> **Exercise aim**: Beginning at the top of the data below, restate every line word for word until the line containing "red star: (244, 227) -> (170, 344), size x1.5" has been included, and omit the pictures.

> **Material to process**:
━━━━━━━━━━━━━━━━━━━━
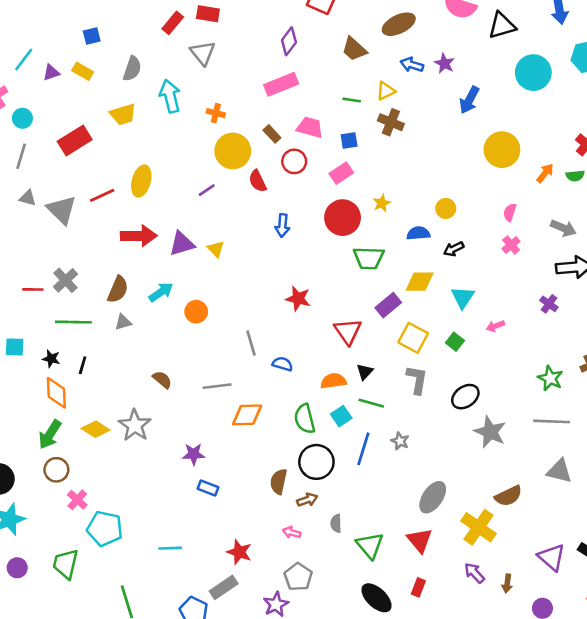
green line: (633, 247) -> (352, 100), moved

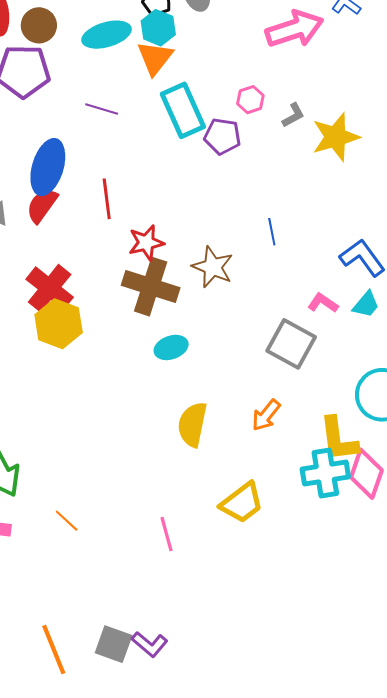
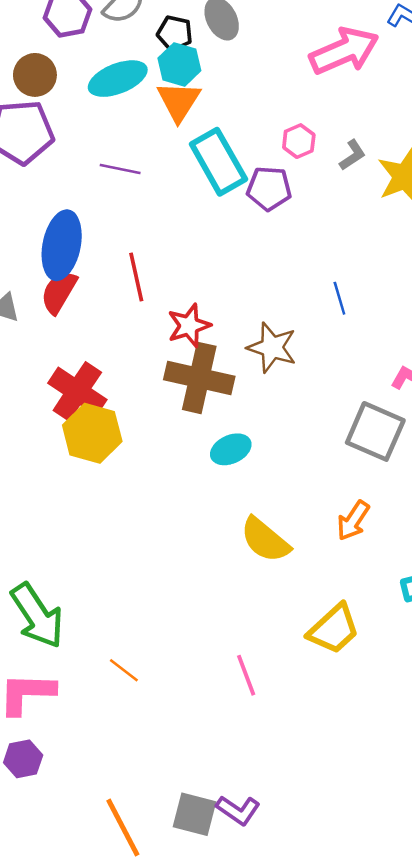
yellow semicircle: (192, 424) -> (265, 540), turned -57

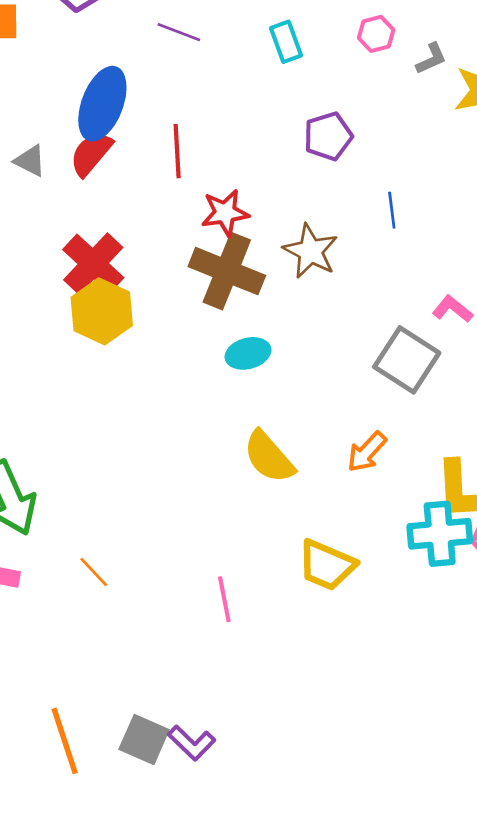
cyan rectangle: (218, 162) -> (286, 42), size x0.6
purple pentagon: (269, 188) -> (328, 136), moved, turned -30
yellow trapezoid: (334, 629) -> (327, 565), turned 56

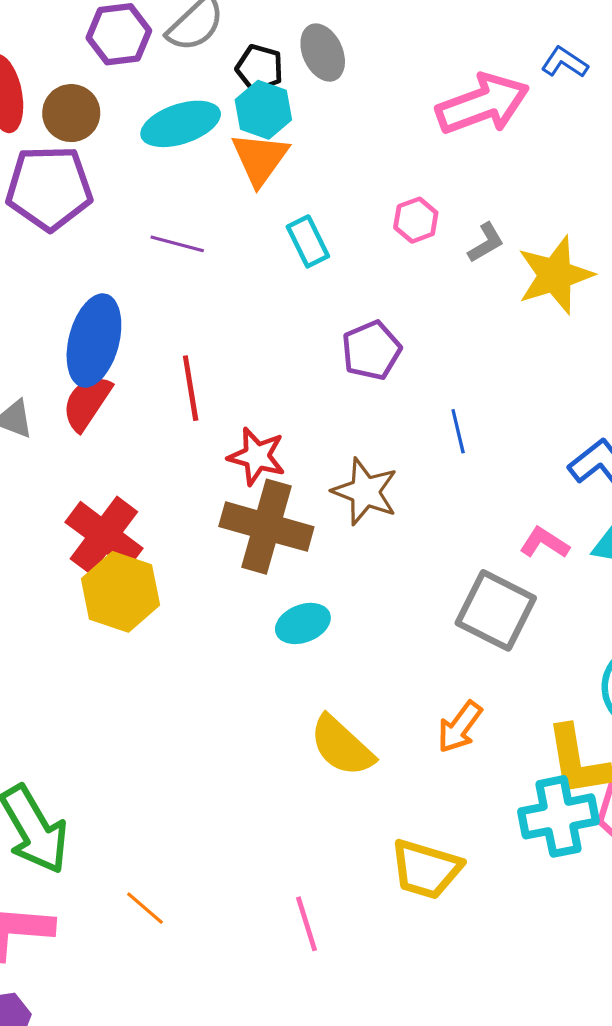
red star: (225, 213) -> (257, 456), turned 30

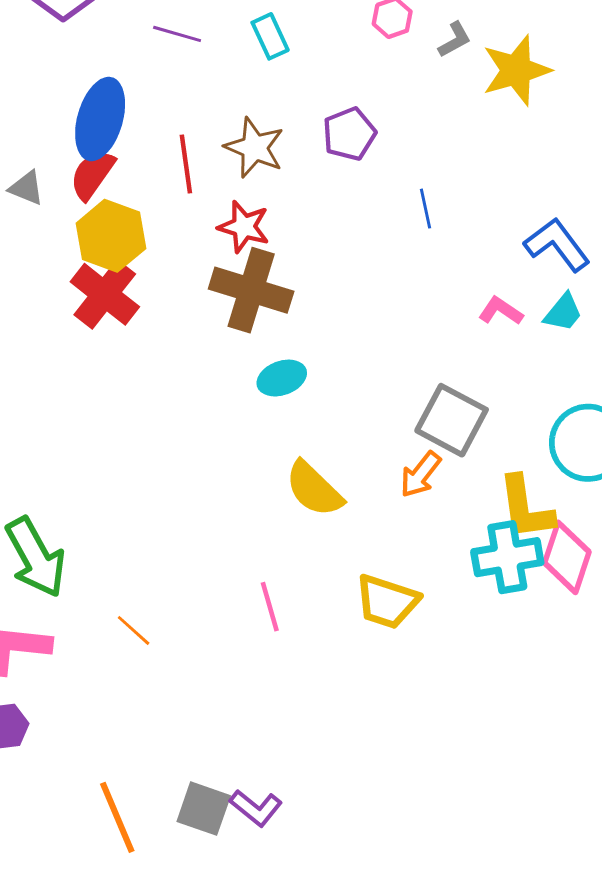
cyan rectangle: (308, 241) -> (270, 36), moved
brown star: (365, 492) -> (254, 148), moved
yellow hexagon: (121, 592) -> (111, 236), moved
gray square: (496, 610) -> (452, 420), moved
pink line: (307, 924) -> (270, 607), moved

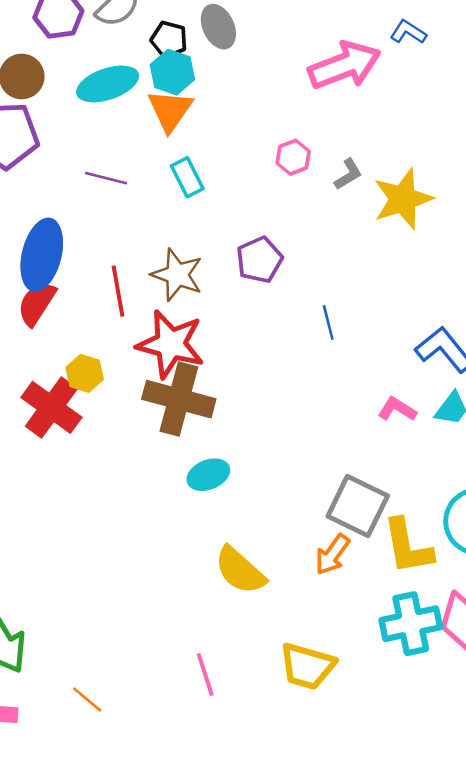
red star: (244, 227) -> (170, 344), size x1.5
yellow hexagon: (111, 236) -> (85, 373), moved, size x0.6
yellow L-shape: (526, 508) -> (408, 546), moved

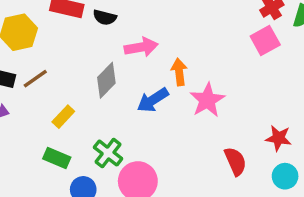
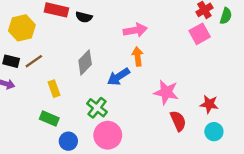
pink arrow: (141, 47) -> (135, 30), moved
pink star: (207, 100) -> (166, 92), moved, turned -30
yellow rectangle: (63, 117) -> (54, 89), turned -63
green cross: (108, 153) -> (97, 108), moved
━━━━━━━━━━━━━━━━━━━━
> **Solution for this task**:
green line: (633, 247) -> (352, 100), moved

yellow semicircle: (192, 424) -> (265, 540), turned -57

cyan rectangle: (218, 162) -> (286, 42), size x0.6
purple pentagon: (269, 188) -> (328, 136), moved, turned -30
yellow trapezoid: (334, 629) -> (327, 565), turned 56

red star: (225, 213) -> (257, 456), turned 30

cyan rectangle: (308, 241) -> (270, 36), moved
brown star: (365, 492) -> (254, 148), moved
yellow hexagon: (121, 592) -> (111, 236), moved
gray square: (496, 610) -> (452, 420), moved
pink line: (307, 924) -> (270, 607), moved

red star: (244, 227) -> (170, 344), size x1.5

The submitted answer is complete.